DATA SECTION:
──────────────────────────────
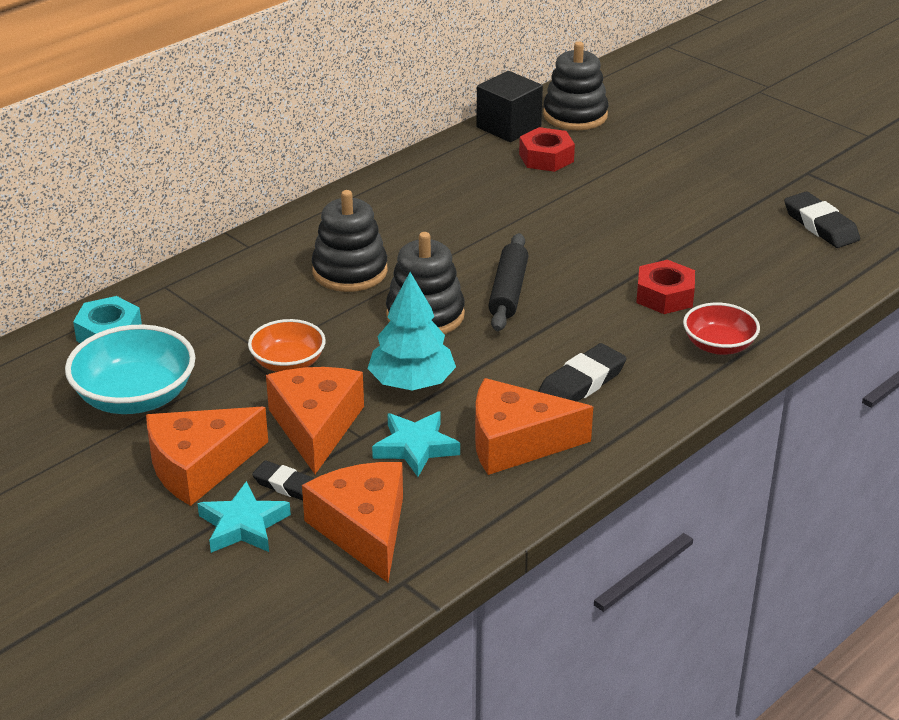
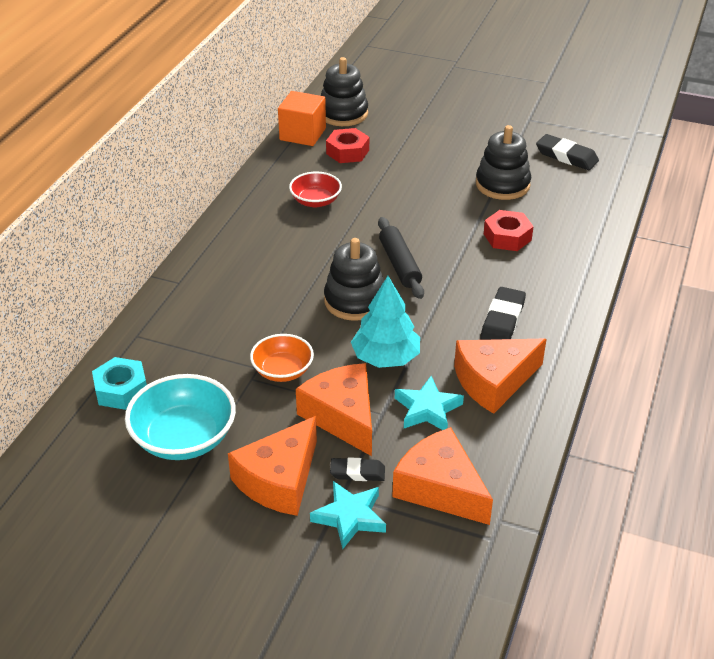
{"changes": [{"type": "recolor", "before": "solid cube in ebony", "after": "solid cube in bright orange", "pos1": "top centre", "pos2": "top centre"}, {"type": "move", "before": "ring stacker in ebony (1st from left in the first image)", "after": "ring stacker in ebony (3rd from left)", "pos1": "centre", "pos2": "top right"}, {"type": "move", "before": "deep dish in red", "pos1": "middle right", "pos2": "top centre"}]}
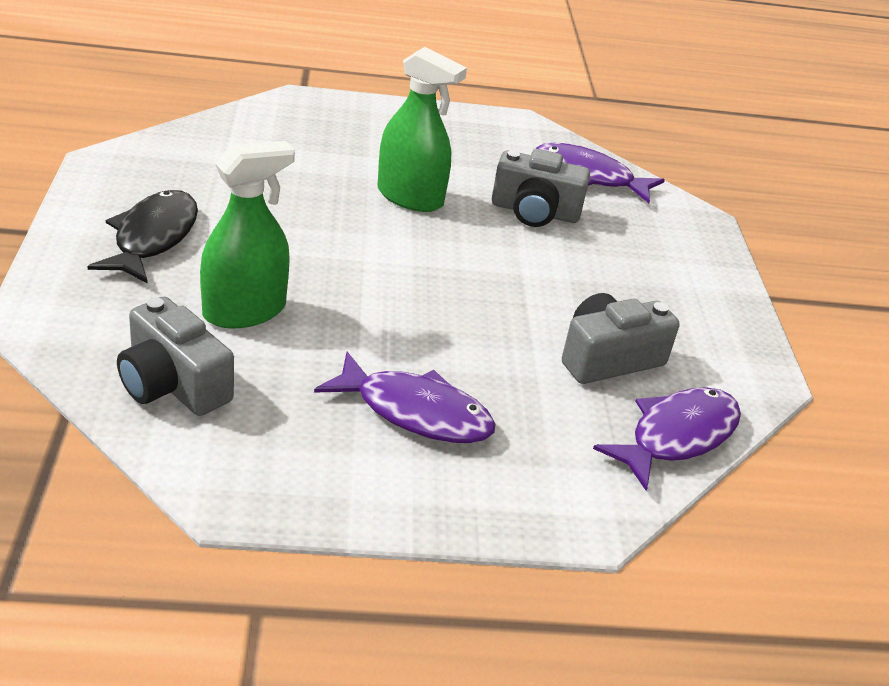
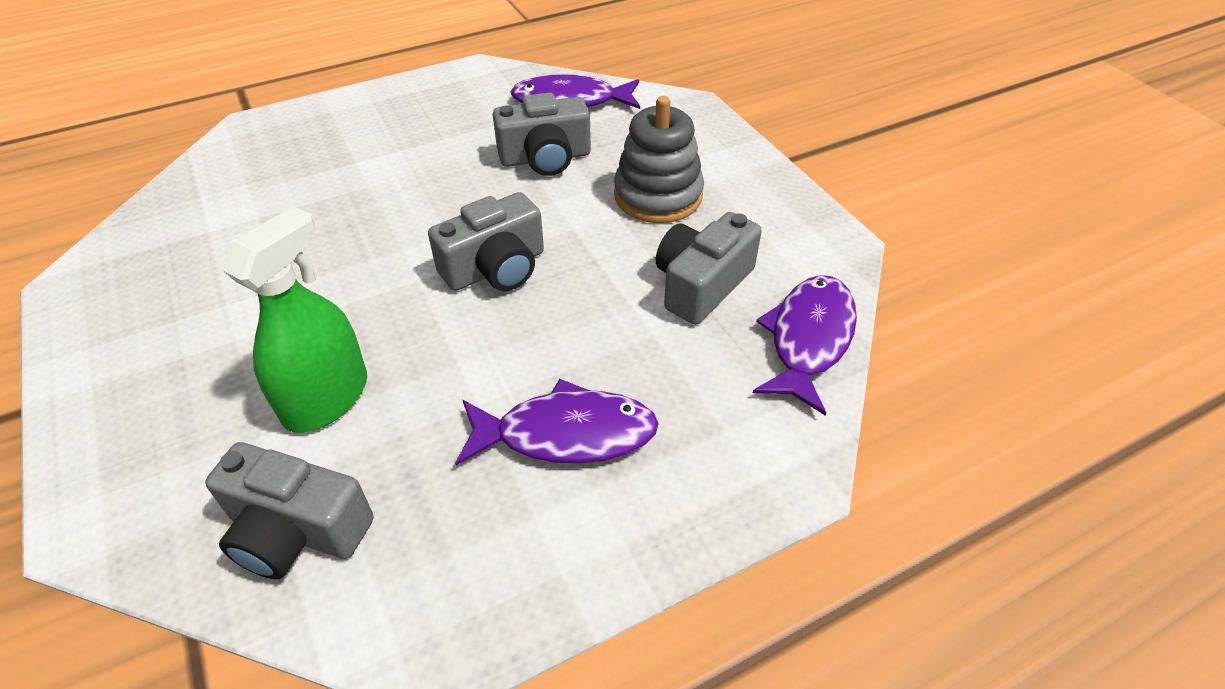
{"changes": [{"type": "delete", "before": "sprayer in green (2nd from left)", "pos1": "top centre"}, {"type": "delete", "before": "toy fish in ebony", "pos1": "middle left"}, {"type": "insert", "after": "ring stacker in gray", "pos2": "top centre"}, {"type": "insert", "after": "compact camera in gray (2nd from left)", "pos2": "centre"}]}
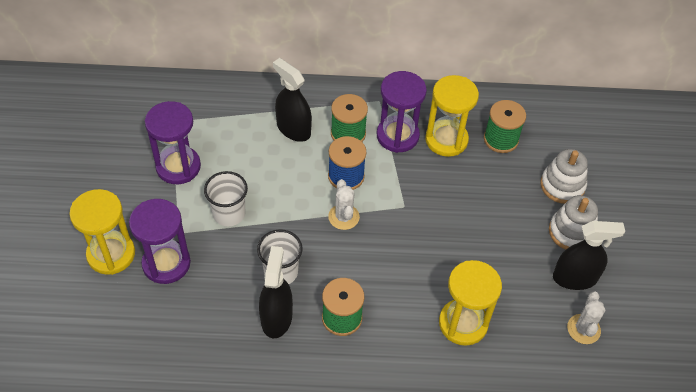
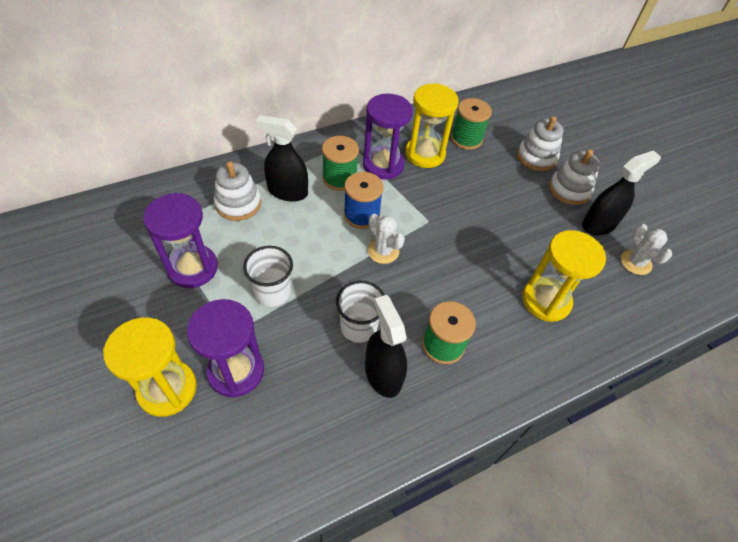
{"changes": [{"type": "insert", "after": "ring stacker in snow-white (1st from left)", "pos2": "middle left"}]}
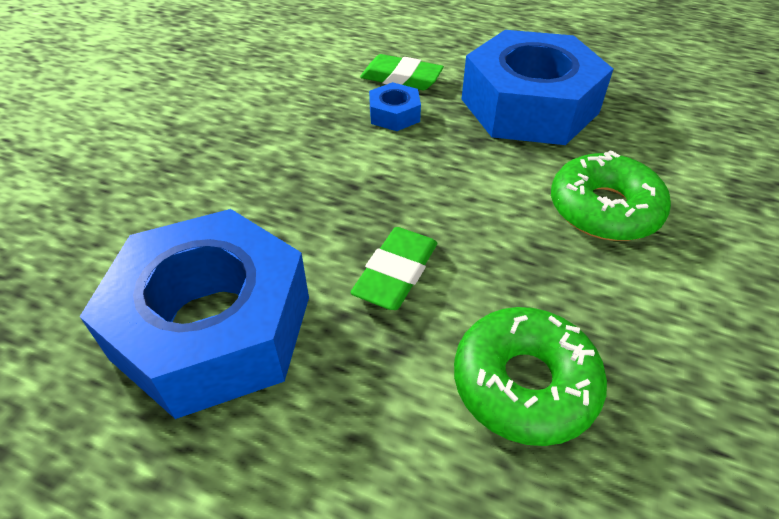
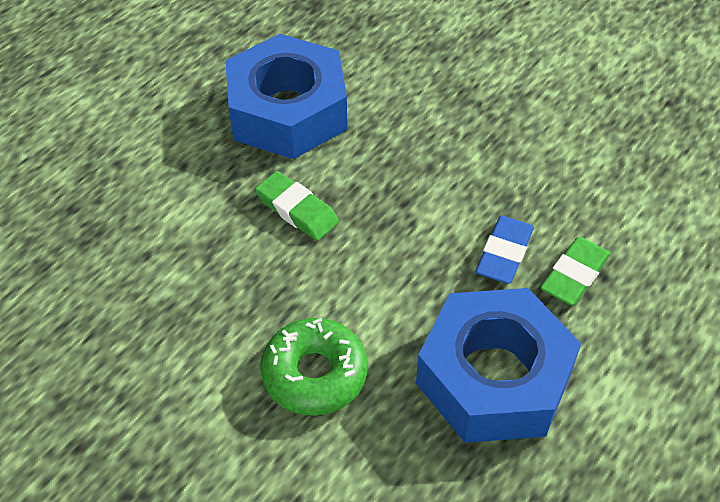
{"changes": [{"type": "replace", "before": "nut in blue (2nd from left)", "after": "gum eraser in blue", "pos1": "top centre", "pos2": "middle right"}, {"type": "delete", "before": "glazed donut in green (1st from left)", "pos1": "bottom right"}]}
──────────────────────────────
Could you set down the material above word for word while dropping its pictures?

WORKED SOLUTION:
{"changes": [{"type": "recolor", "before": "solid cube in ebony", "after": "solid cube in bright orange", "pos1": "top centre", "pos2": "top centre"}, {"type": "move", "before": "ring stacker in ebony (1st from left in the first image)", "after": "ring stacker in ebony (3rd from left)", "pos1": "centre", "pos2": "top right"}, {"type": "move", "before": "deep dish in red", "pos1": "middle right", "pos2": "top centre"}]}
{"changes": [{"type": "delete", "before": "sprayer in green (2nd from left)", "pos1": "top centre"}, {"type": "delete", "before": "toy fish in ebony", "pos1": "middle left"}, {"type": "insert", "after": "ring stacker in gray", "pos2": "top centre"}, {"type": "insert", "after": "compact camera in gray (2nd from left)", "pos2": "centre"}]}
{"changes": [{"type": "insert", "after": "ring stacker in snow-white (1st from left)", "pos2": "middle left"}]}
{"changes": [{"type": "replace", "before": "nut in blue (2nd from left)", "after": "gum eraser in blue", "pos1": "top centre", "pos2": "middle right"}, {"type": "delete", "before": "glazed donut in green (1st from left)", "pos1": "bottom right"}]}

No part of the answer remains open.